> [PROMPT] Transcribe exactly the stretch of lines beginning at the one containing "purple line: (24, 198)" and closing with the last line of the entries below. Omit images.

···

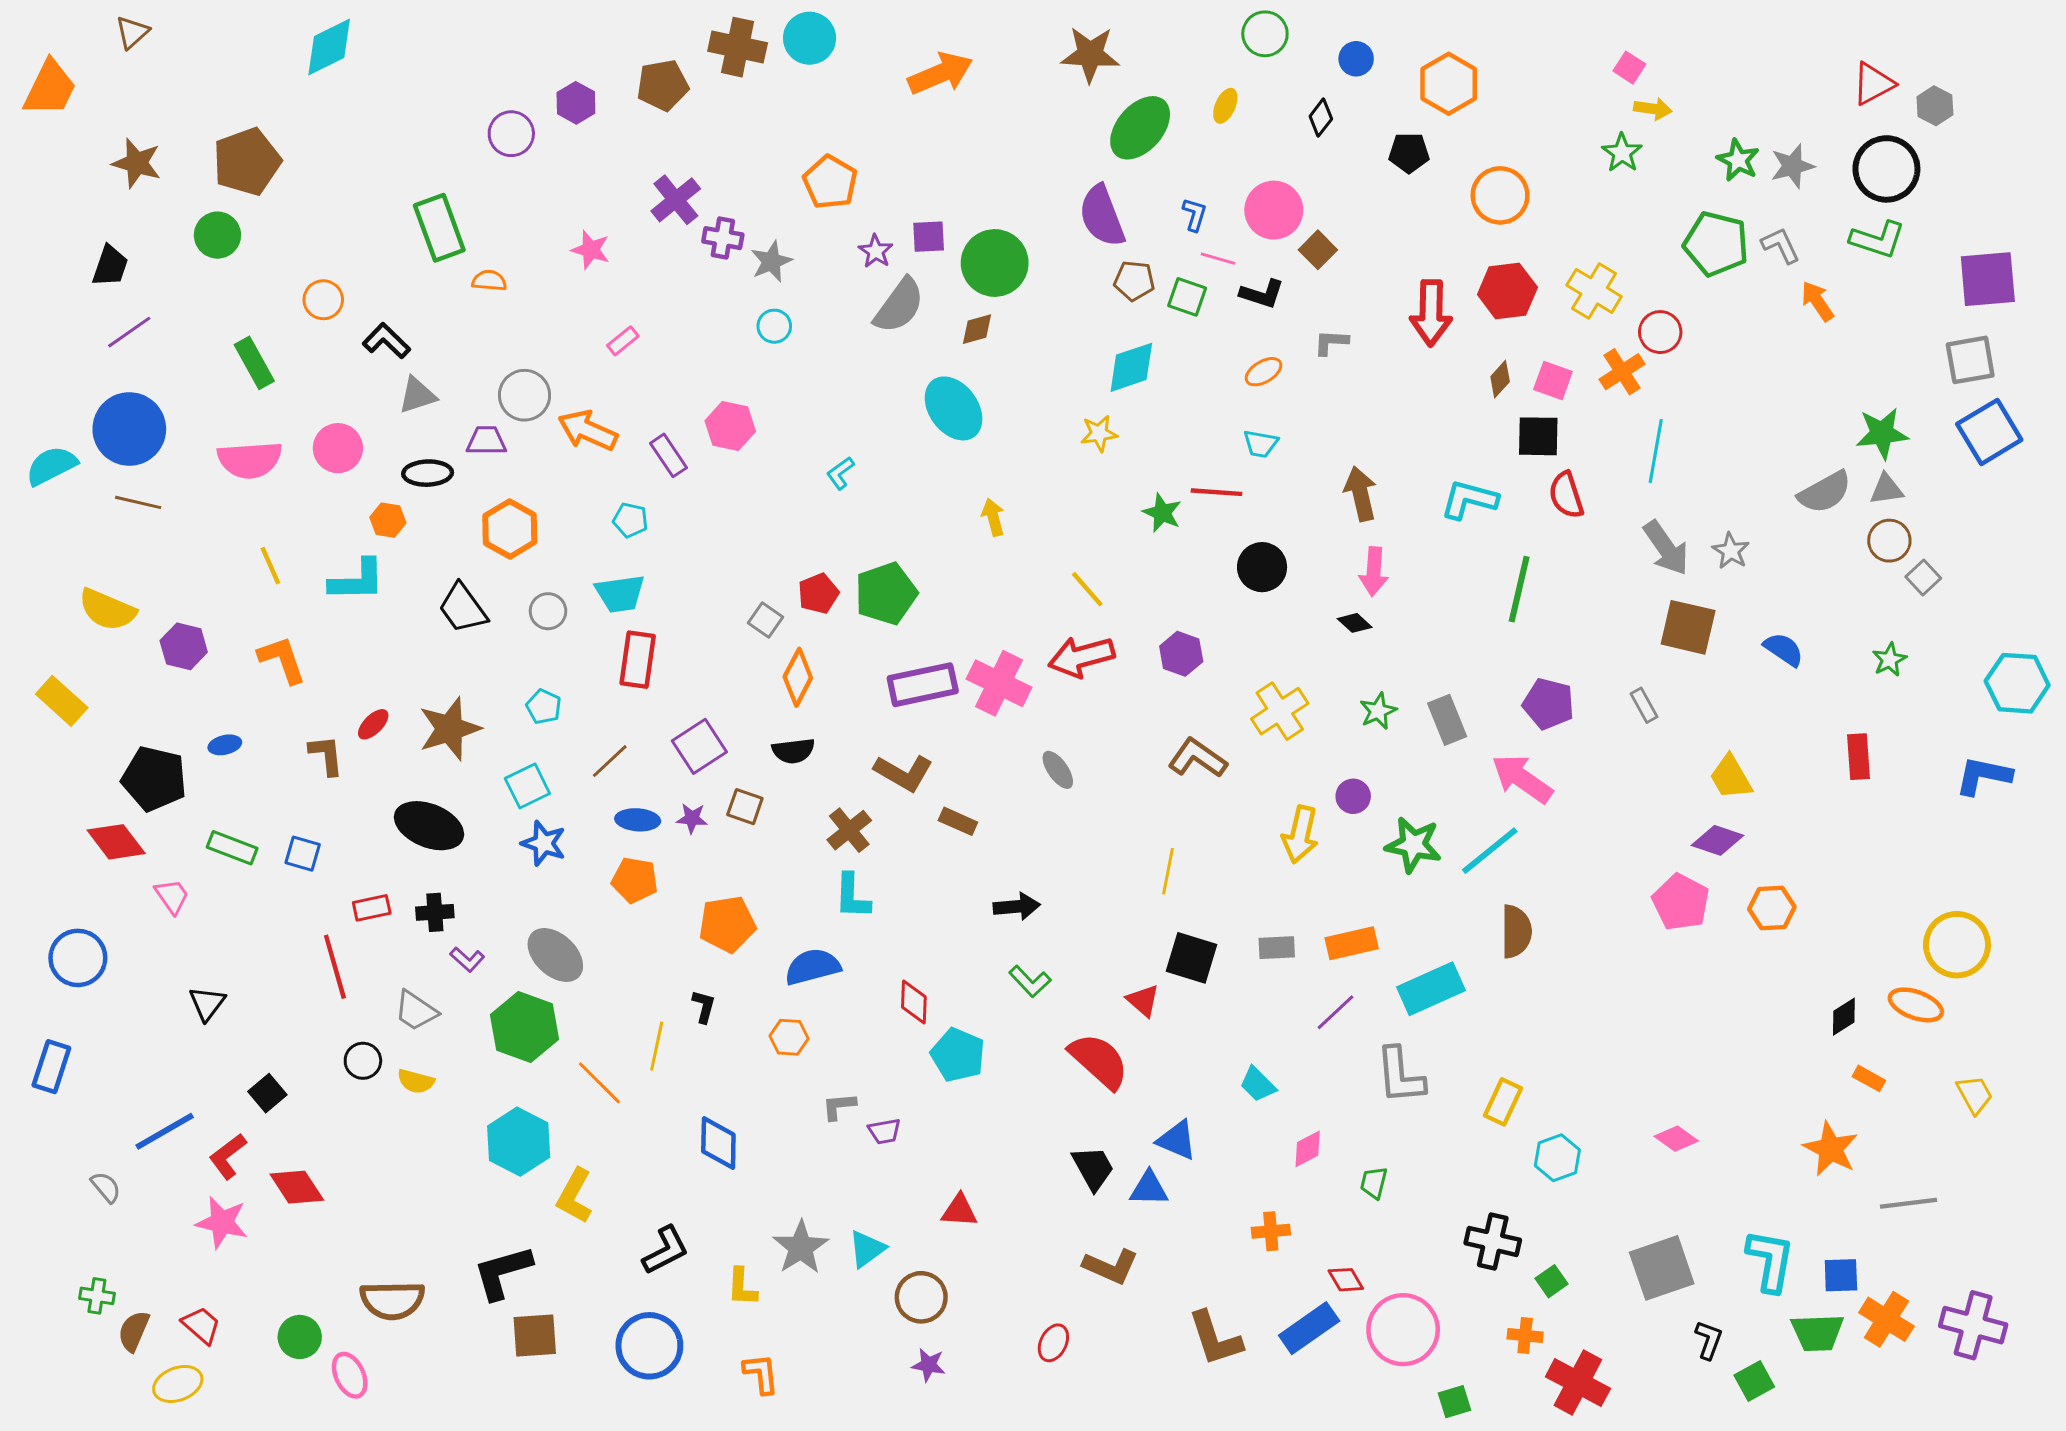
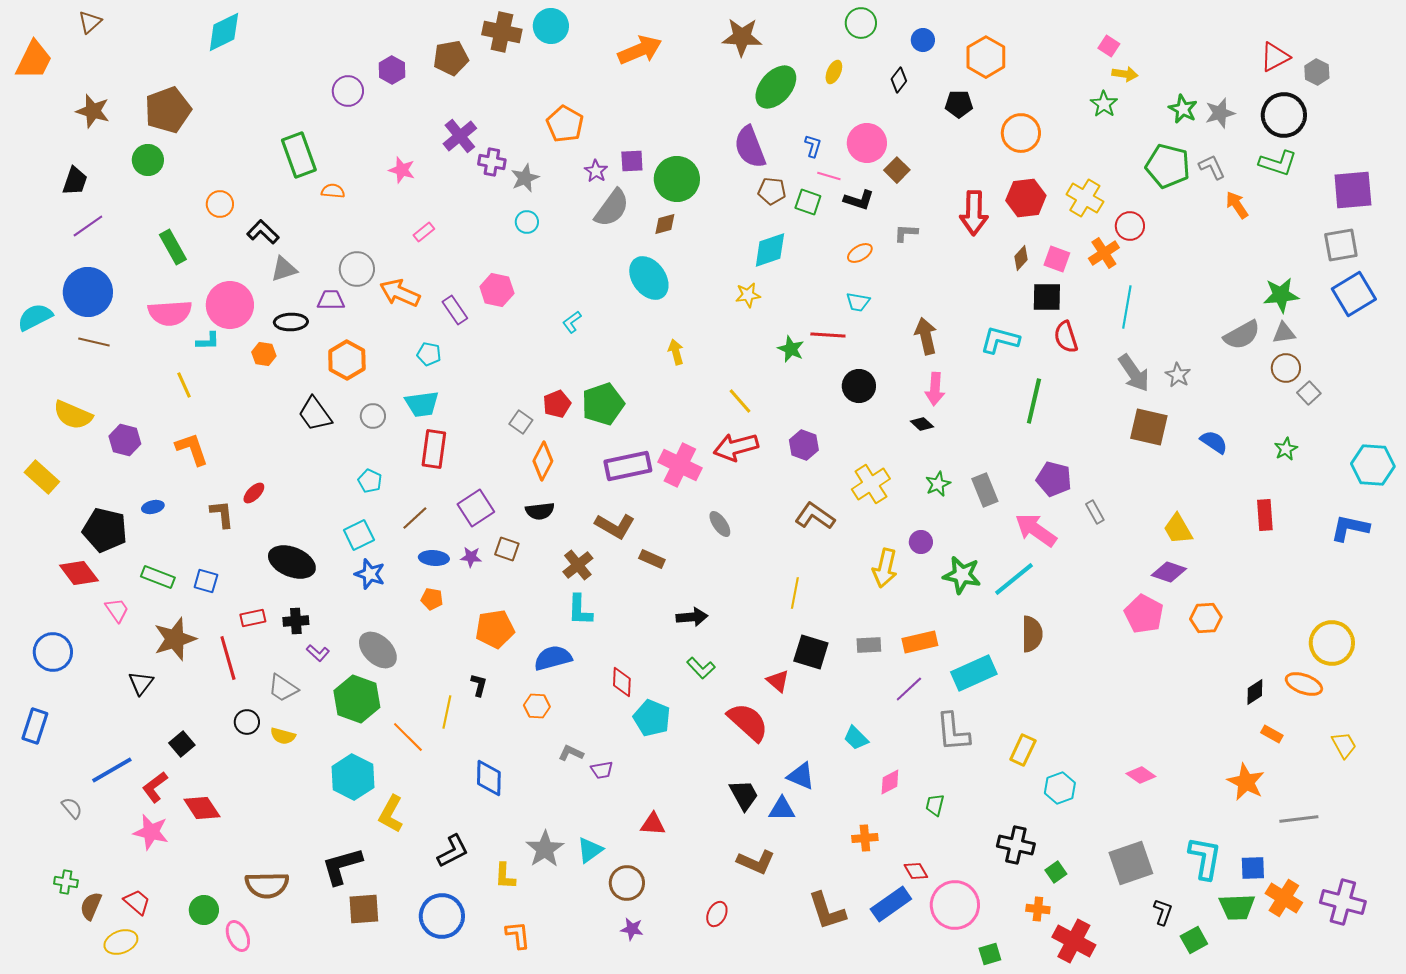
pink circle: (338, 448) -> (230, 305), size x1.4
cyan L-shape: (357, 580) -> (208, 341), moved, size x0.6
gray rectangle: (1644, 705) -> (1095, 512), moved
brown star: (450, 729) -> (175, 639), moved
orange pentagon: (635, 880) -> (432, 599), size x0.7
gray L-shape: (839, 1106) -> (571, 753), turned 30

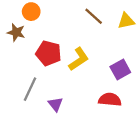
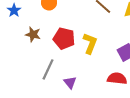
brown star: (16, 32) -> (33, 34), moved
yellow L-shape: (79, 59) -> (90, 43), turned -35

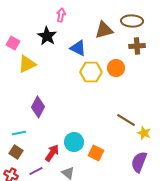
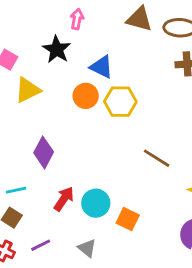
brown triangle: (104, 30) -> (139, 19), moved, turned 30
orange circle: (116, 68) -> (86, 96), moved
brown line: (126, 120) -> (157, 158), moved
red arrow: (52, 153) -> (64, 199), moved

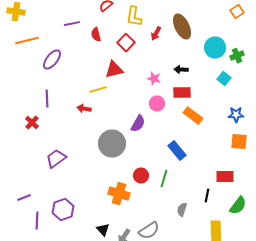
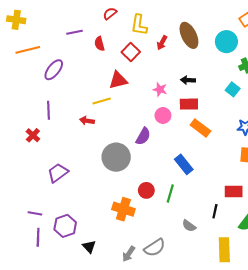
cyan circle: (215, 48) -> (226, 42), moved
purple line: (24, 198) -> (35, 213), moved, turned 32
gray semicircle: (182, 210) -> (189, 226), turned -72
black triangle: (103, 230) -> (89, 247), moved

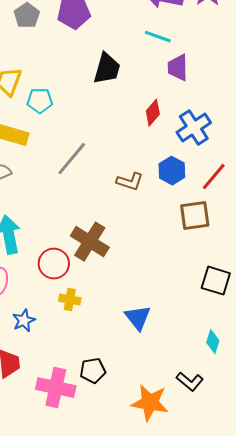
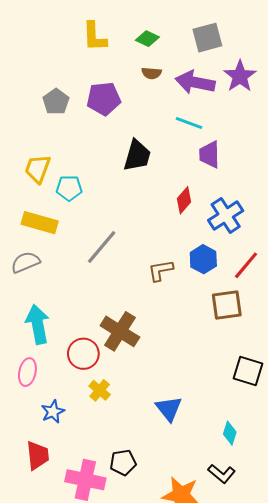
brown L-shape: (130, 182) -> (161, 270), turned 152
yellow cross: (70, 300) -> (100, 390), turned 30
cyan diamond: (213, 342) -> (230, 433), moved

···

> [EXERCISE RESPONSE]
purple line: (24, 198) -> (35, 213), moved, turned 32
gray semicircle: (182, 210) -> (189, 226), turned -72
black triangle: (103, 230) -> (89, 247), moved

brown L-shape: (130, 182) -> (161, 270), turned 152
yellow cross: (70, 300) -> (100, 390), turned 30
cyan diamond: (213, 342) -> (230, 433), moved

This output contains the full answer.